→ **REQUIRED WORK**: If a line in the data below contains "tape", copy it.

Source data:
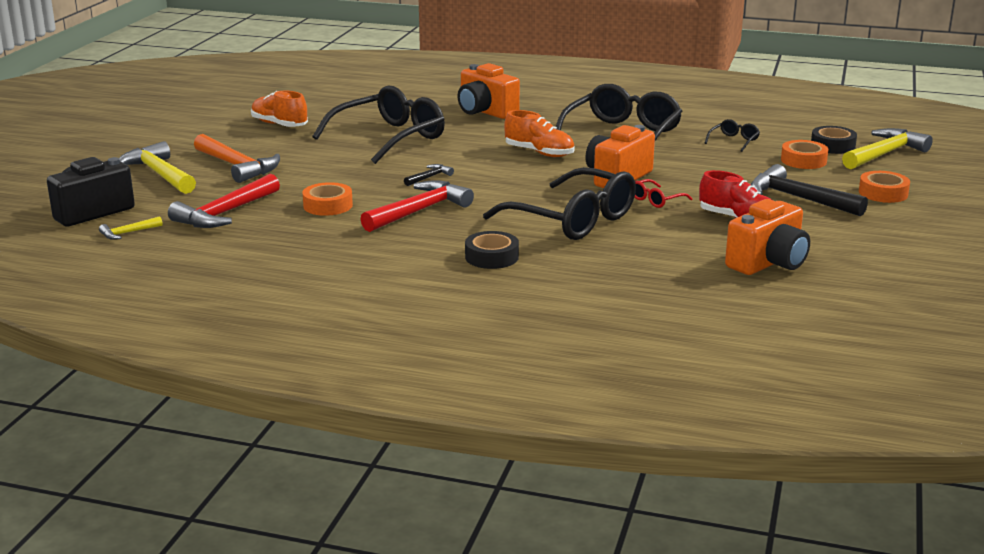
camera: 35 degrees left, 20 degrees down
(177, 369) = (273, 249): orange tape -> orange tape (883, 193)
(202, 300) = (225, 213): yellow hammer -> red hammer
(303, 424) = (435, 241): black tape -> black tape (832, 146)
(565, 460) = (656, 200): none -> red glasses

→ **RESULT OF THIS TASK**:
(177, 369) = (273, 249): orange tape -> orange tape (883, 193)
(303, 424) = (435, 241): black tape -> black tape (832, 146)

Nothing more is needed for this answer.